**ASSIGNMENT**
Output the line that contains "brown box: 4 -> 3" together with each line after it, through the final line of the listing below, word for word; omit pictures.

**LISTED RECORDS**
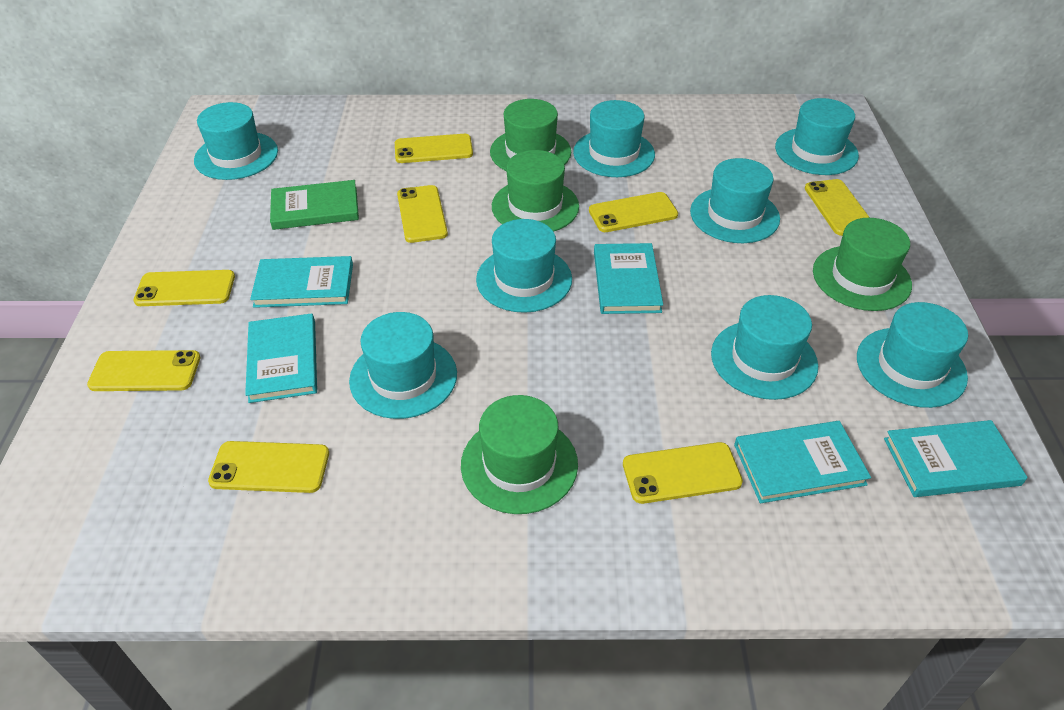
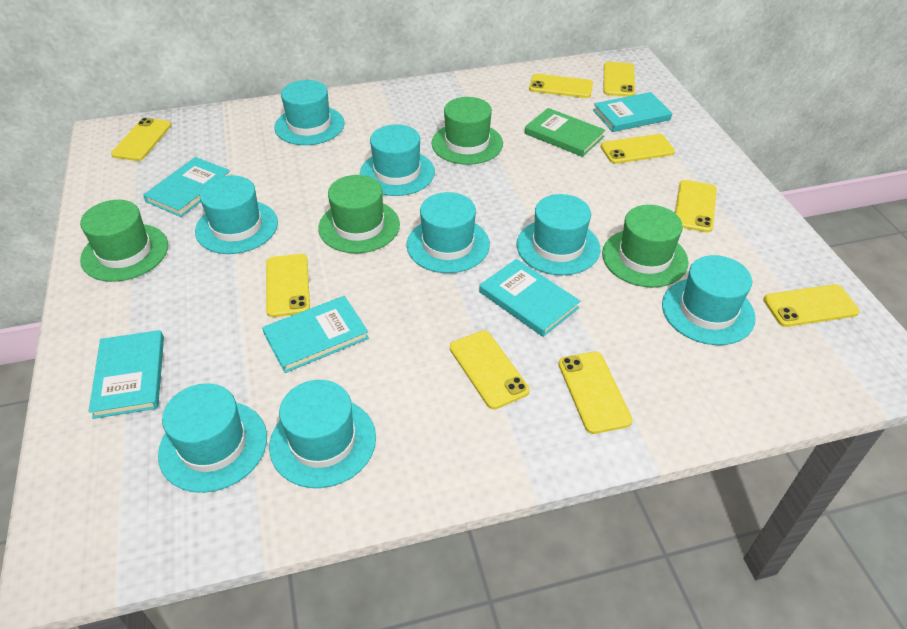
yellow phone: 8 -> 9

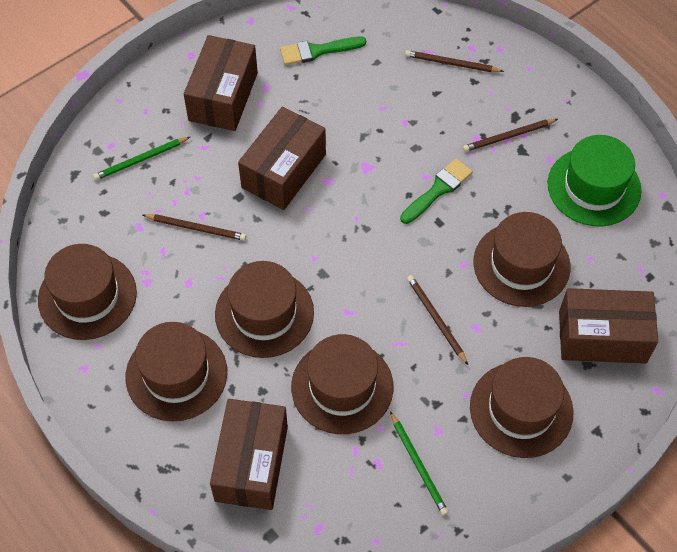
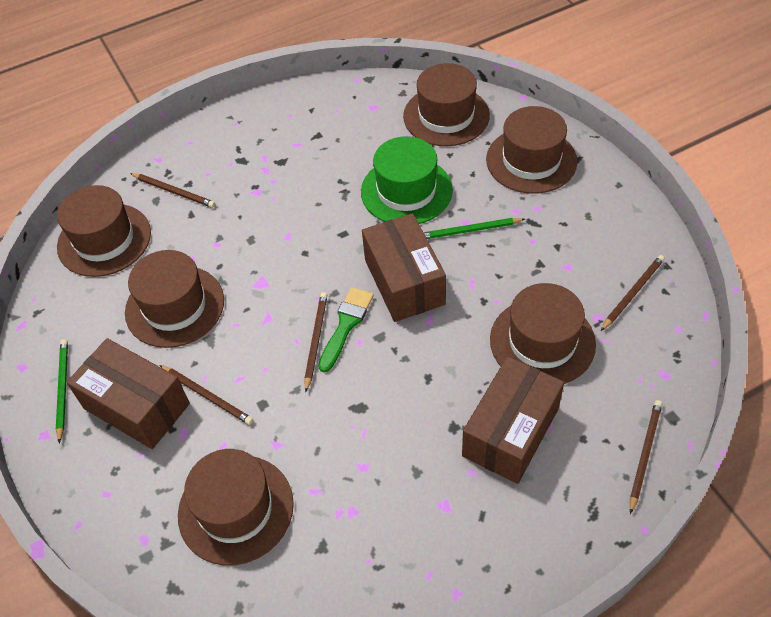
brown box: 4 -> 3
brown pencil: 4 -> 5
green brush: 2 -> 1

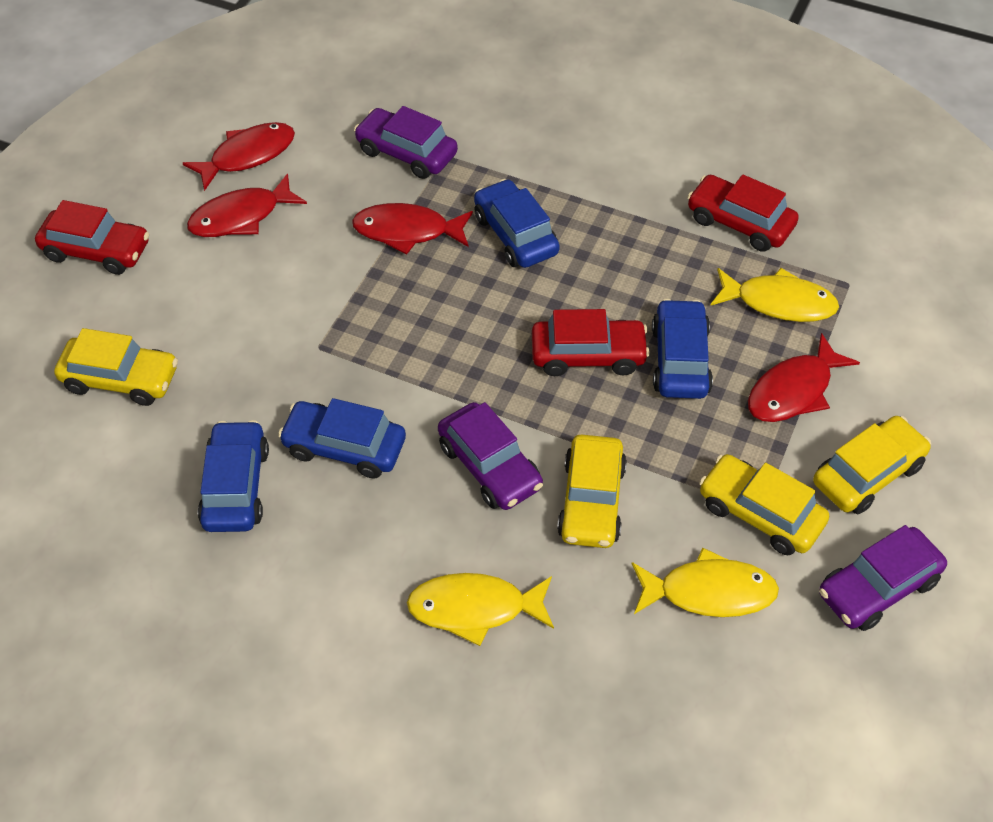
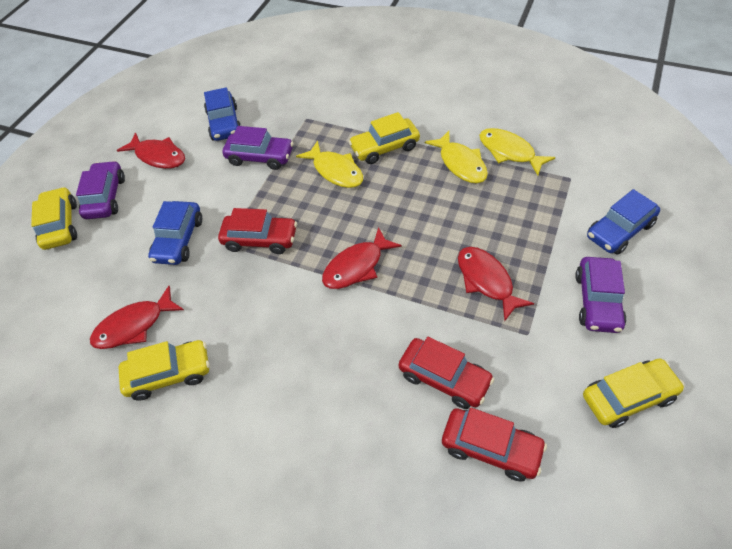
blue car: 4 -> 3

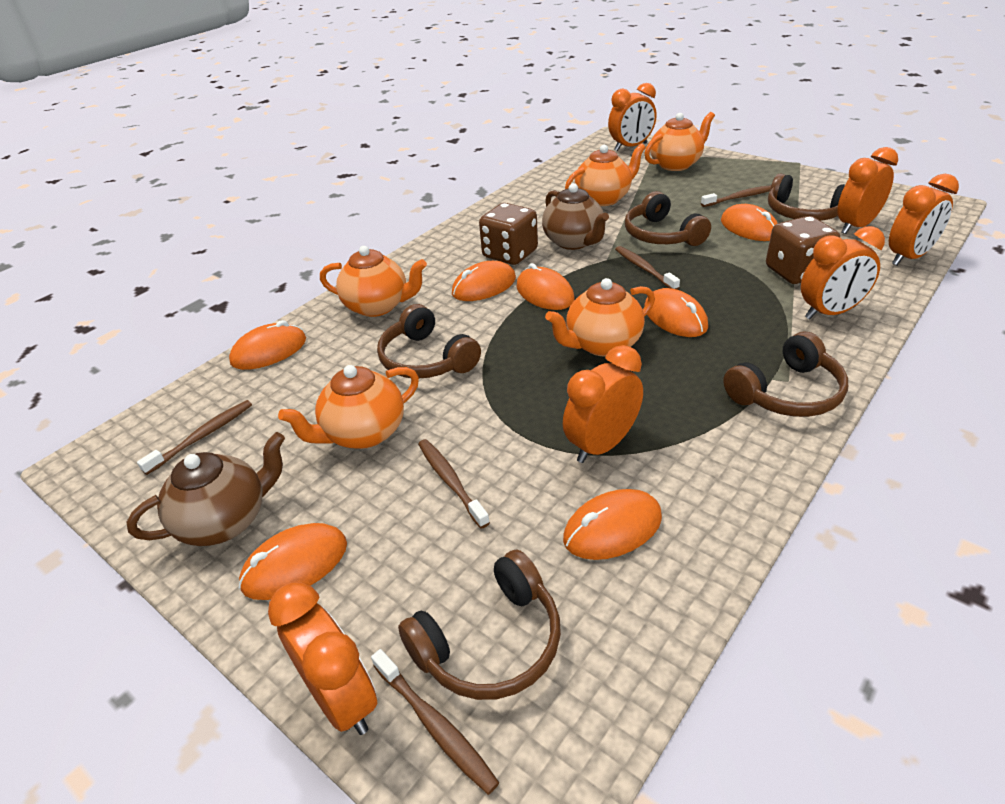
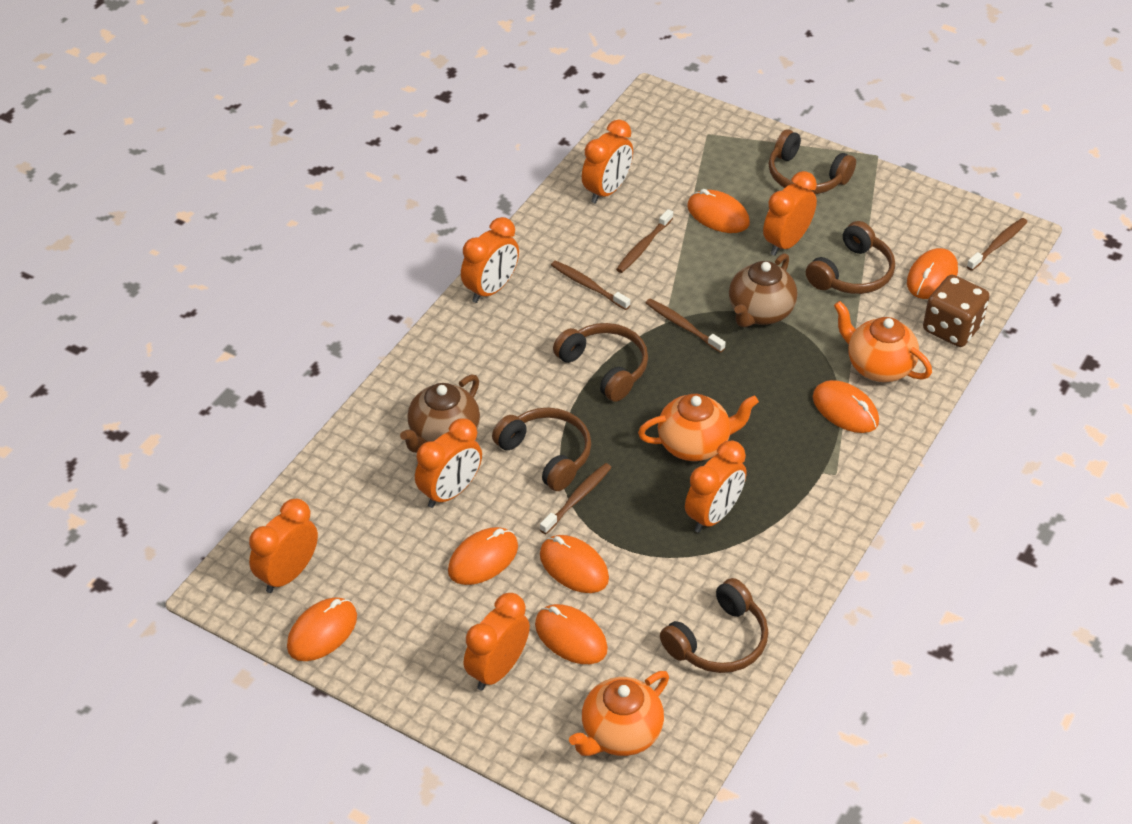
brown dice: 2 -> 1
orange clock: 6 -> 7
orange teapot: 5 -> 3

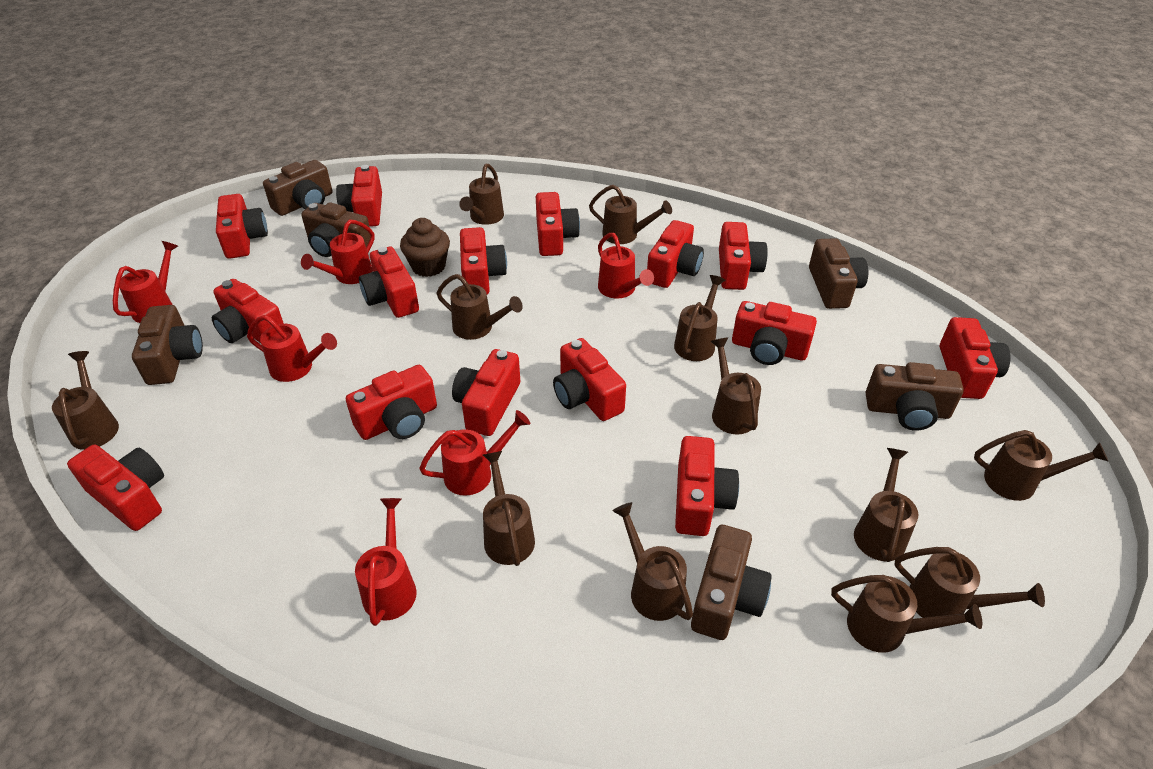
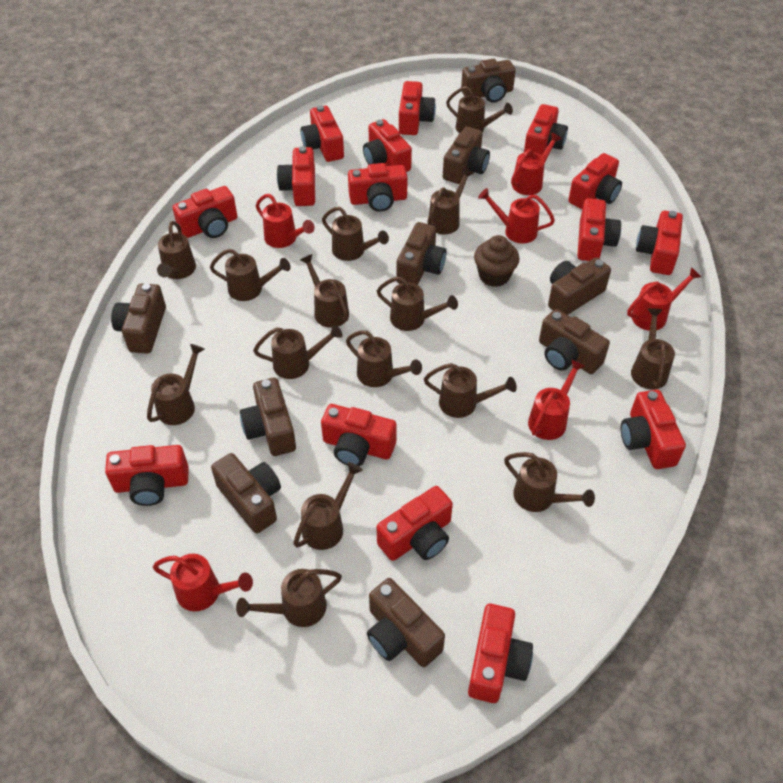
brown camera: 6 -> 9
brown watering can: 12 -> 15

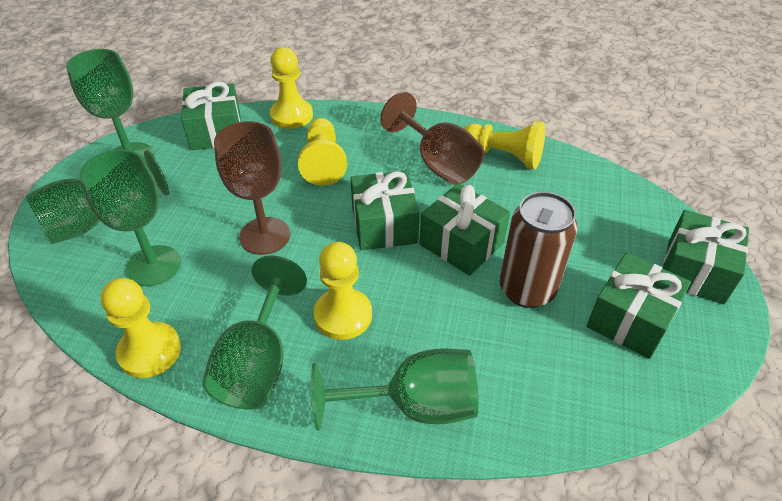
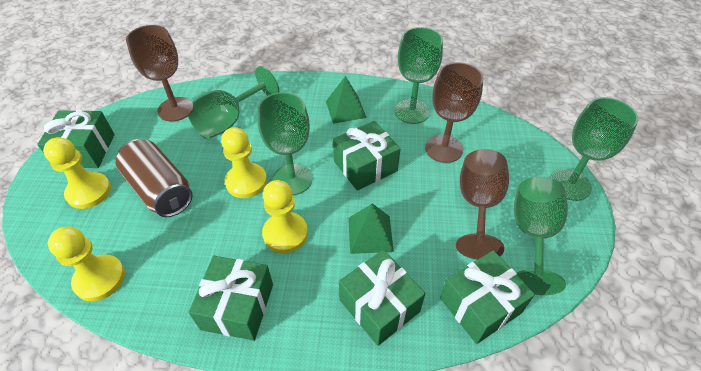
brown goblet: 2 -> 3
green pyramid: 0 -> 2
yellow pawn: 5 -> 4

**REPLY TO THE TASK**
brown box: 4 -> 3
brown pencil: 4 -> 5
green brush: 2 -> 1

blue car: 4 -> 3

brown dice: 2 -> 1
orange clock: 6 -> 7
orange teapot: 5 -> 3

brown camera: 6 -> 9
brown watering can: 12 -> 15

brown goblet: 2 -> 3
green pyramid: 0 -> 2
yellow pawn: 5 -> 4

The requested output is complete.